Excerpts from a dataset
=====

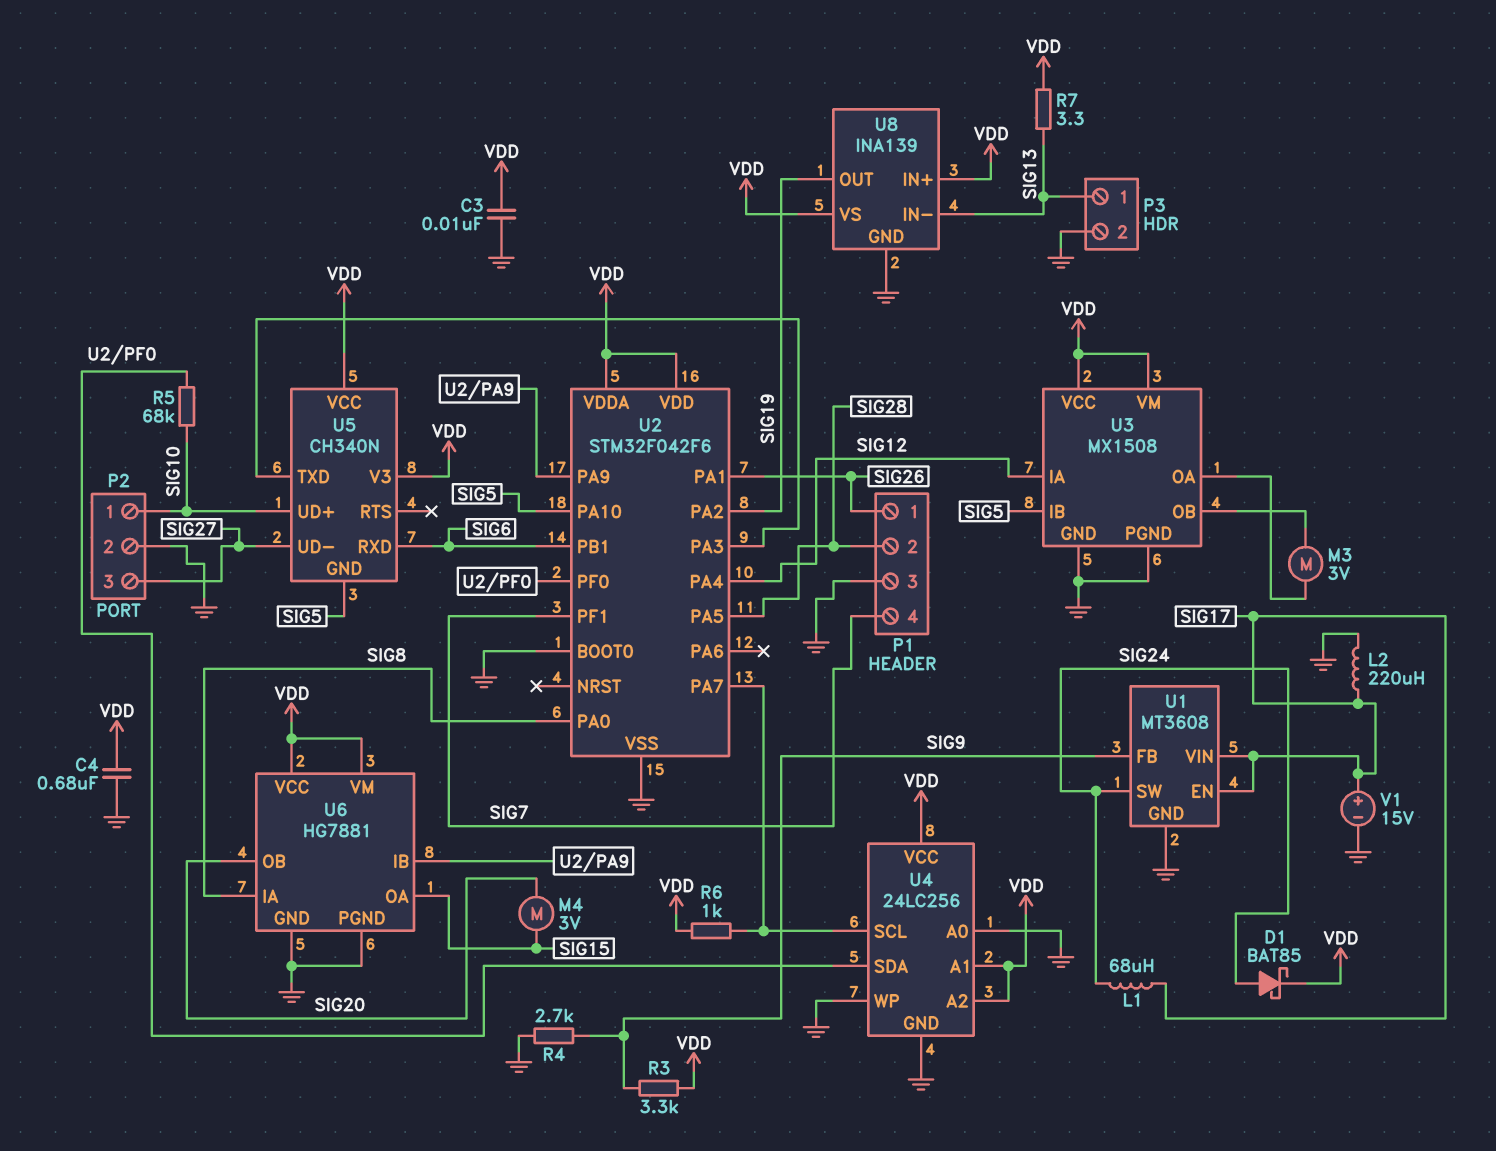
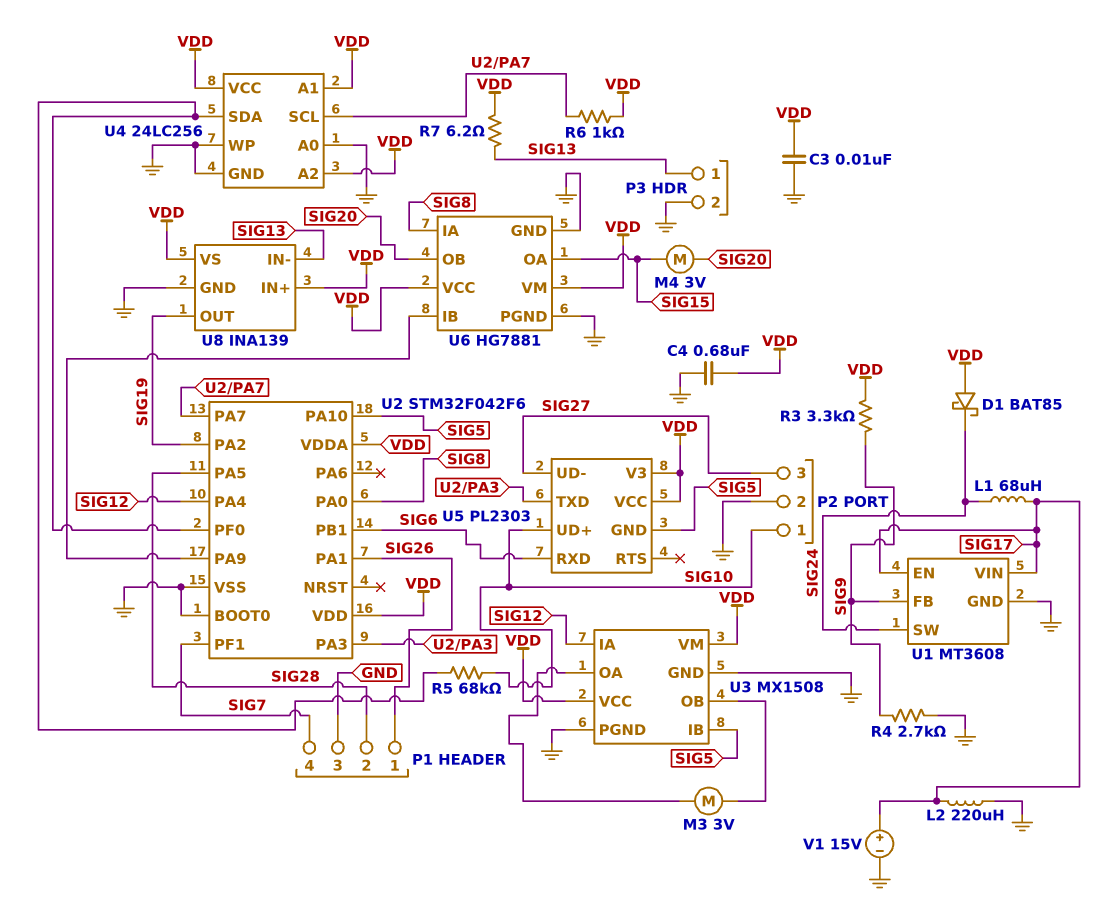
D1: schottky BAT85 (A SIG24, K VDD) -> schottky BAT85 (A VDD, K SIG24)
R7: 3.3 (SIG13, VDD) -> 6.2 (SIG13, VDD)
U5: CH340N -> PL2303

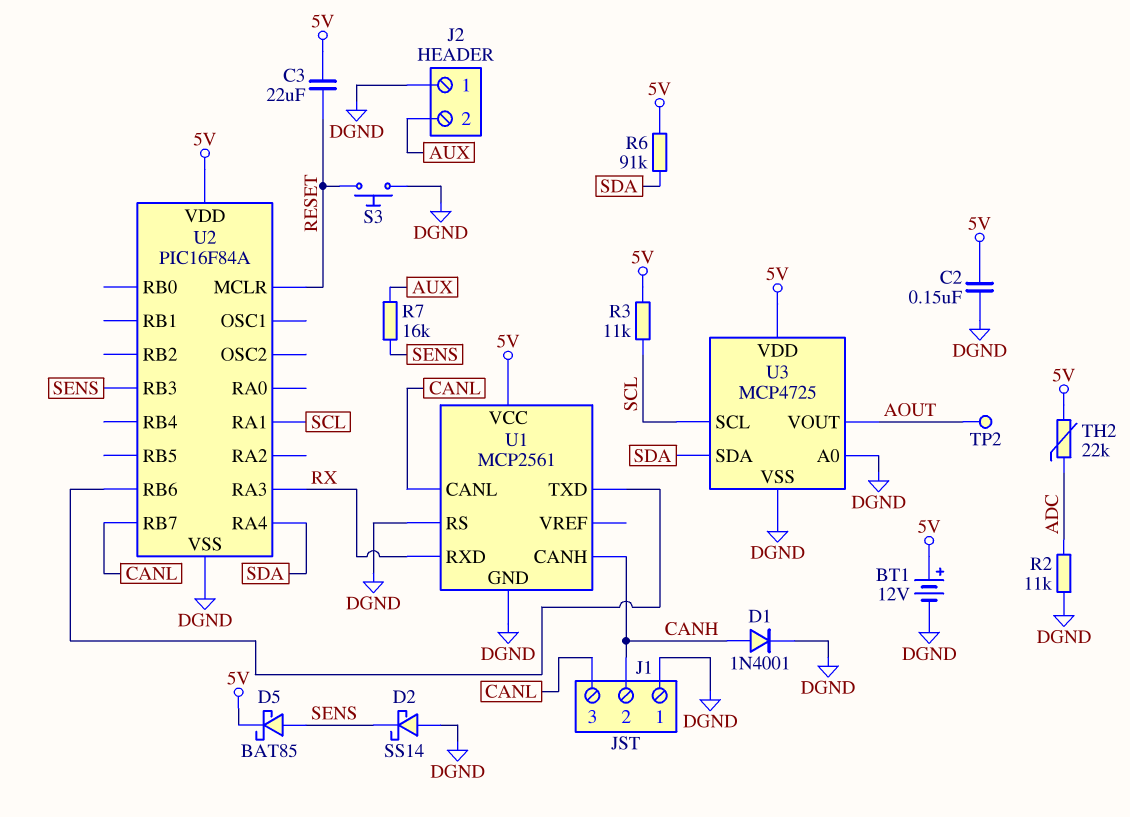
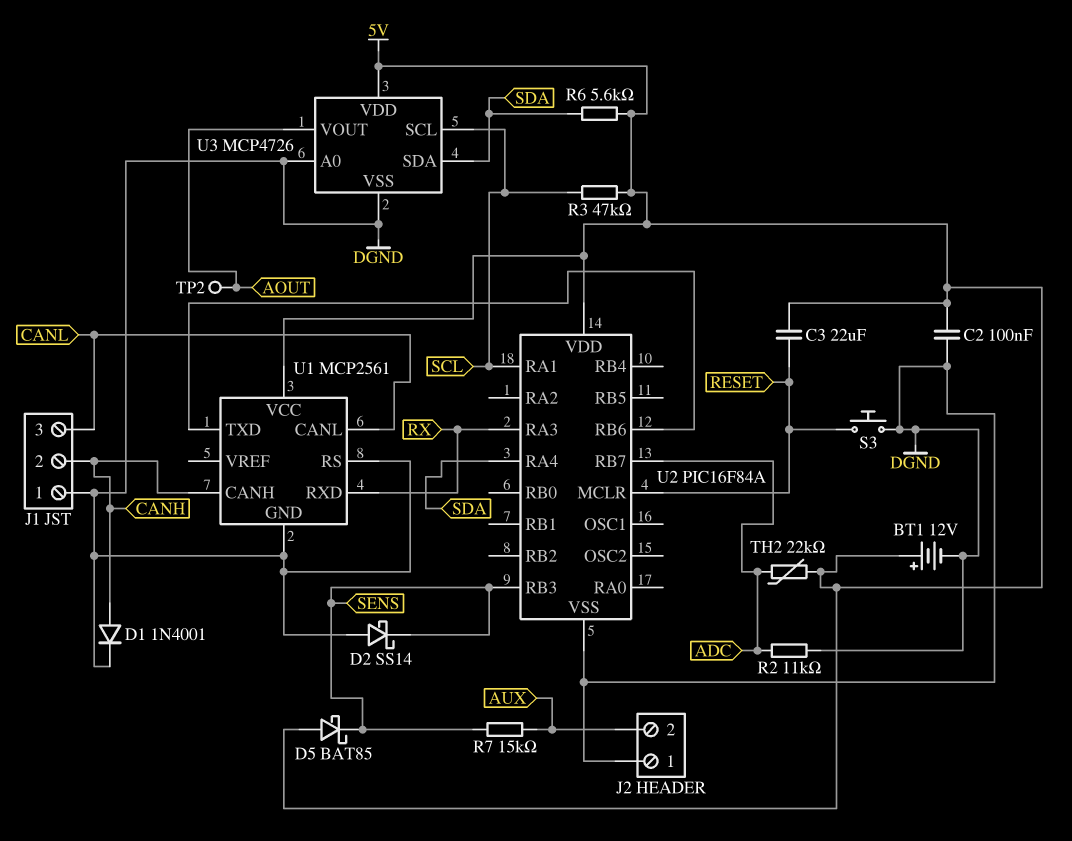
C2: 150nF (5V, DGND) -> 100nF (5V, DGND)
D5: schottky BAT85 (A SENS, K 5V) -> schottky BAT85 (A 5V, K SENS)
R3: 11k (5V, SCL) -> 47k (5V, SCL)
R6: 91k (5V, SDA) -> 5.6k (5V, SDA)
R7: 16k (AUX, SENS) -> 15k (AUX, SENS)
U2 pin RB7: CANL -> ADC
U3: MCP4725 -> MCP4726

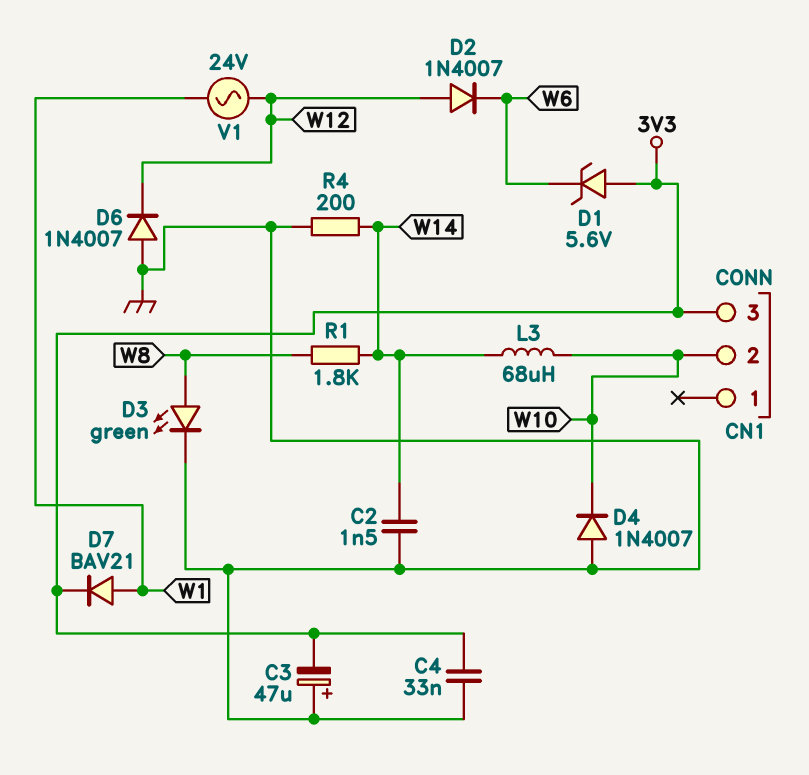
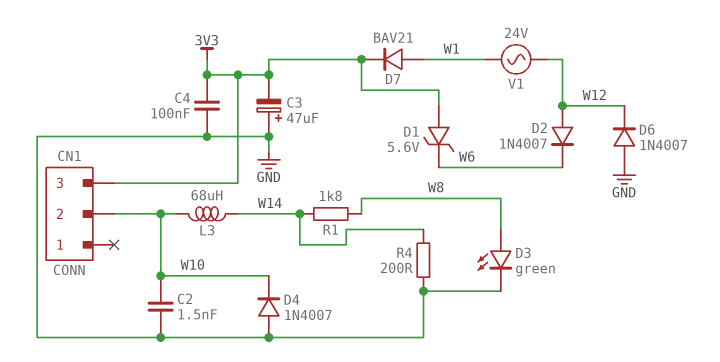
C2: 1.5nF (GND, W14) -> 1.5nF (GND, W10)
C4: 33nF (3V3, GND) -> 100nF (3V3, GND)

=====

» **What you need to do**: Copy all of the data above exactly. Leave out every picture.

» **Task output**:
D1: schottky BAT85 (A SIG24, K VDD) -> schottky BAT85 (A VDD, K SIG24)
R7: 3.3 (SIG13, VDD) -> 6.2 (SIG13, VDD)
U5: CH340N -> PL2303

C2: 150nF (5V, DGND) -> 100nF (5V, DGND)
D5: schottky BAT85 (A SENS, K 5V) -> schottky BAT85 (A 5V, K SENS)
R3: 11k (5V, SCL) -> 47k (5V, SCL)
R6: 91k (5V, SDA) -> 5.6k (5V, SDA)
R7: 16k (AUX, SENS) -> 15k (AUX, SENS)
U2 pin RB7: CANL -> ADC
U3: MCP4725 -> MCP4726

C2: 1.5nF (GND, W14) -> 1.5nF (GND, W10)
C4: 33nF (3V3, GND) -> 100nF (3V3, GND)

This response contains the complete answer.